* **WORK TO BE COMPLETED**:
From the line containing "turquoise book [699,297,830,381]" down to the line containing "green ball [150,226,191,266]" in the records below, reproduce every line exactly, ends included, and omit all others.

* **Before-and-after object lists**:
☆ ☆ ☆ ☆ ☆

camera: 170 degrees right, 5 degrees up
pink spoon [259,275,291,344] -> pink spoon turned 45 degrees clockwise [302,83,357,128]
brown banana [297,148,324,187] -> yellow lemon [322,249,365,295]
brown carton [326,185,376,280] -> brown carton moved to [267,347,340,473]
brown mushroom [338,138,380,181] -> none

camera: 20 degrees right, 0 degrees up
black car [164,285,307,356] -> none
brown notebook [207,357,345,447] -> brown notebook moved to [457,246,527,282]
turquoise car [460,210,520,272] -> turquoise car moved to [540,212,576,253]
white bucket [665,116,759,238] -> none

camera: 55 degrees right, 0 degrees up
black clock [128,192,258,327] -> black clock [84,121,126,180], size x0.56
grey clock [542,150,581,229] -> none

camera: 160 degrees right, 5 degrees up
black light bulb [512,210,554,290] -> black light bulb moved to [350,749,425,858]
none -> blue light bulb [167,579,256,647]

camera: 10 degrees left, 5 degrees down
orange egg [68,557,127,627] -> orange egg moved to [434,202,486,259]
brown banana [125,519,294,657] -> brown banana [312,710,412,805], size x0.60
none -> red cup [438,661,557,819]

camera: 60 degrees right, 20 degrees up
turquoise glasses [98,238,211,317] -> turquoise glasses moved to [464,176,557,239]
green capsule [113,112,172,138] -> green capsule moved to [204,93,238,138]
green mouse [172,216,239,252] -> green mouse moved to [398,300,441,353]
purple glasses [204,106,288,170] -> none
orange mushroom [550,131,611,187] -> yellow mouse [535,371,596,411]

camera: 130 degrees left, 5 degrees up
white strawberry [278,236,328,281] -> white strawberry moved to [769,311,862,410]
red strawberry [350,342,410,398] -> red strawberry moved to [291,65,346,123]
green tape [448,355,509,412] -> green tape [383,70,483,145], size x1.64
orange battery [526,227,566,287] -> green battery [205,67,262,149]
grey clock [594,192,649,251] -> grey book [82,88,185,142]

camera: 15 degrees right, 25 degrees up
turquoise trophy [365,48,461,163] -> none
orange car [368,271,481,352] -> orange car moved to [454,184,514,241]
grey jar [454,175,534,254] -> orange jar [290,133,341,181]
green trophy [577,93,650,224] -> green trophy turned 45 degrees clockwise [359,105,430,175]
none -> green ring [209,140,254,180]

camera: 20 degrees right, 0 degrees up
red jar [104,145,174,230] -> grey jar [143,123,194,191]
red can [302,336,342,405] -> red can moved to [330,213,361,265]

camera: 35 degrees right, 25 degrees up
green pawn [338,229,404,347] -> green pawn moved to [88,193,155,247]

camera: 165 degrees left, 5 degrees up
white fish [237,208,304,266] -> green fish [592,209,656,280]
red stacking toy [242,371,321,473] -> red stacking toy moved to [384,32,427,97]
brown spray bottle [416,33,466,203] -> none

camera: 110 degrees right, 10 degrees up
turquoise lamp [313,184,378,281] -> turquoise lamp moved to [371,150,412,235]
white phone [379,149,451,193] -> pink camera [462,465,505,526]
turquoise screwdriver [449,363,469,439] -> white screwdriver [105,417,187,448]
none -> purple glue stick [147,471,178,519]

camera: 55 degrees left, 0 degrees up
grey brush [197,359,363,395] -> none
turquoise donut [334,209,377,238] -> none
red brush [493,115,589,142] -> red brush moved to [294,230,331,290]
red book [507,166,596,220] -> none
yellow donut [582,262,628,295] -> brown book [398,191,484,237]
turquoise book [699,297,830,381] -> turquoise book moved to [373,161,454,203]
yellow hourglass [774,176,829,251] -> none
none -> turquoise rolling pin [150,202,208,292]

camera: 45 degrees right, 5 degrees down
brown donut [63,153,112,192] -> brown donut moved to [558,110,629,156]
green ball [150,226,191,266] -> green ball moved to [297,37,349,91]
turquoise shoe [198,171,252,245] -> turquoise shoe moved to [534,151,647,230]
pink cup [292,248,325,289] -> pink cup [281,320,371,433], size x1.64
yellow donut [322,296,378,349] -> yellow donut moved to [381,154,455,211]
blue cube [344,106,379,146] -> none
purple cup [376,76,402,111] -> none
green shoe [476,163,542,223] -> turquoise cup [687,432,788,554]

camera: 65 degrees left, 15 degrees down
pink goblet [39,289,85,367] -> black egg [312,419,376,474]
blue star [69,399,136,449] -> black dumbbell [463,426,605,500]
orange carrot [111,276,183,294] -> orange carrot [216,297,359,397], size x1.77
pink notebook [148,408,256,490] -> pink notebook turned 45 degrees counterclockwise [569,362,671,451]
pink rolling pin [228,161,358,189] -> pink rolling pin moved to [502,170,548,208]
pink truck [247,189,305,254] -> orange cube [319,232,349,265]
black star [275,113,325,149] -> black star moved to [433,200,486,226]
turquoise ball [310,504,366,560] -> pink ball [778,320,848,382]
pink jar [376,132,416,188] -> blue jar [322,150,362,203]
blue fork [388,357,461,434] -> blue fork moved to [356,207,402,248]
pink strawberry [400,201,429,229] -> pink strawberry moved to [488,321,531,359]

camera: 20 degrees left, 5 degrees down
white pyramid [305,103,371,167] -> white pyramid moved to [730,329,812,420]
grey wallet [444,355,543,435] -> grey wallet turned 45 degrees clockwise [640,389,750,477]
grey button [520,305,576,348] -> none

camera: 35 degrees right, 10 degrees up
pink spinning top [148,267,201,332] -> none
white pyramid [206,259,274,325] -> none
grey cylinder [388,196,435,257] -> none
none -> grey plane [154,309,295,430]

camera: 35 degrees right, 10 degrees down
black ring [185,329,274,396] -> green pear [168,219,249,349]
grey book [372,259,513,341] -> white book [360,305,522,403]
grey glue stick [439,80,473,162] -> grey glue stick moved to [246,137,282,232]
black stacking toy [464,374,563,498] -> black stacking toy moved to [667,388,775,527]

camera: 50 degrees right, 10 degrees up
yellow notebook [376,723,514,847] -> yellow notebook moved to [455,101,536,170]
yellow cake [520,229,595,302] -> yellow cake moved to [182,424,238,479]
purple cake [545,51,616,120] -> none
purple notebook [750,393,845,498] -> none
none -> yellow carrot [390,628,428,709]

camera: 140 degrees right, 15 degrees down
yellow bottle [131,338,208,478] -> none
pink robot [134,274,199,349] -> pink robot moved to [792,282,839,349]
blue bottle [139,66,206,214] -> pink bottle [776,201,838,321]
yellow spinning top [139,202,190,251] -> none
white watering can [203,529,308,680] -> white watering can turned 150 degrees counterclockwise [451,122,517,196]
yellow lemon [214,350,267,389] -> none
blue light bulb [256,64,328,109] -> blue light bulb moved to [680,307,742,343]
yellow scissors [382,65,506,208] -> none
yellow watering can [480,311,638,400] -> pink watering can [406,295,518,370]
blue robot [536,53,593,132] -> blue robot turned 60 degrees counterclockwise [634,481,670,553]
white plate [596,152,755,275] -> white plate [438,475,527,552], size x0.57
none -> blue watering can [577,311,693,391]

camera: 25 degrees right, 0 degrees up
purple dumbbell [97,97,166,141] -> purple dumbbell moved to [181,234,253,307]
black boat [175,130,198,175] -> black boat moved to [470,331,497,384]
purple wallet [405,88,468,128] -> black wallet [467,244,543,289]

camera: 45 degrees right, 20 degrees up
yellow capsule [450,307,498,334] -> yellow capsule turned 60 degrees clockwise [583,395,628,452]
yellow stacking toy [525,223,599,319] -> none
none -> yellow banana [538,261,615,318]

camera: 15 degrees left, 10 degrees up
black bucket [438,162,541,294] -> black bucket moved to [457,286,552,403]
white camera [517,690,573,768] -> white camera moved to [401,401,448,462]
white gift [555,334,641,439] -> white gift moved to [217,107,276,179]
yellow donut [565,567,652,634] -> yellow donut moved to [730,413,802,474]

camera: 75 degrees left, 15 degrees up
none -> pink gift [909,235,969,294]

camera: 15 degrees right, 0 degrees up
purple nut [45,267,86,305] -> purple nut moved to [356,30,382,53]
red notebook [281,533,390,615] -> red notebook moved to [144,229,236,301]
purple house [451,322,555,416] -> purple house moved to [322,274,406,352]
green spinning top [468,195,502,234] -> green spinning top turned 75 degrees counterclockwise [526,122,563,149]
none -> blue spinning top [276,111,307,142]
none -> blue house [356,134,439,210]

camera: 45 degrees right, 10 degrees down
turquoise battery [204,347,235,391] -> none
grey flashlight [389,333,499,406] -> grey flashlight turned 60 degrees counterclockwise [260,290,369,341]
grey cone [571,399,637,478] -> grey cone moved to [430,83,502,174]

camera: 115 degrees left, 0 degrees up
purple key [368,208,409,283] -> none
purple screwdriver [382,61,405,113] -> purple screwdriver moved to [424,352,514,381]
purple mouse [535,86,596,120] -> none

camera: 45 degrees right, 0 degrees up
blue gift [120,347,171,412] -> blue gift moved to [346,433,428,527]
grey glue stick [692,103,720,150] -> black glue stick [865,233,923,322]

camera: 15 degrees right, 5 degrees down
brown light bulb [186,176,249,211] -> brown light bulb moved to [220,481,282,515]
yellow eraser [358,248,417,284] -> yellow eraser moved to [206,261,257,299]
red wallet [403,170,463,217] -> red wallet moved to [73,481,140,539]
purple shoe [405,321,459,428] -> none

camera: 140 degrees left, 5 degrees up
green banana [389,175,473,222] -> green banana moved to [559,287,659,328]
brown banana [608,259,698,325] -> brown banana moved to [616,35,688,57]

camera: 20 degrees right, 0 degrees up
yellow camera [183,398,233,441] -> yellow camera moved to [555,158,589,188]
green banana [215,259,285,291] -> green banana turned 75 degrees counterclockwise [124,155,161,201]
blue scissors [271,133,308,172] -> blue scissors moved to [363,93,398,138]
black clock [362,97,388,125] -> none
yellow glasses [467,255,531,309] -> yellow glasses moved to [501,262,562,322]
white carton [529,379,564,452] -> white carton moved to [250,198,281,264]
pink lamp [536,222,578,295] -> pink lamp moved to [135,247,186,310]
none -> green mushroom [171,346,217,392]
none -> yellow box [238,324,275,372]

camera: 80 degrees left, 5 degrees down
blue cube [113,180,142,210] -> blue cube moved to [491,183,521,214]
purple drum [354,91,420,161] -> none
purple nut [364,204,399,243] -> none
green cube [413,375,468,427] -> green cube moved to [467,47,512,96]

☆ ☆ ☆ ☆ ☆

* **PROBLEM SOLUTION**:
turquoise book [699,297,830,381] -> turquoise book moved to [373,161,454,203]
yellow hourglass [774,176,829,251] -> none
none -> turquoise rolling pin [150,202,208,292]

camera: 45 degrees right, 5 degrees down
brown donut [63,153,112,192] -> brown donut moved to [558,110,629,156]
green ball [150,226,191,266] -> green ball moved to [297,37,349,91]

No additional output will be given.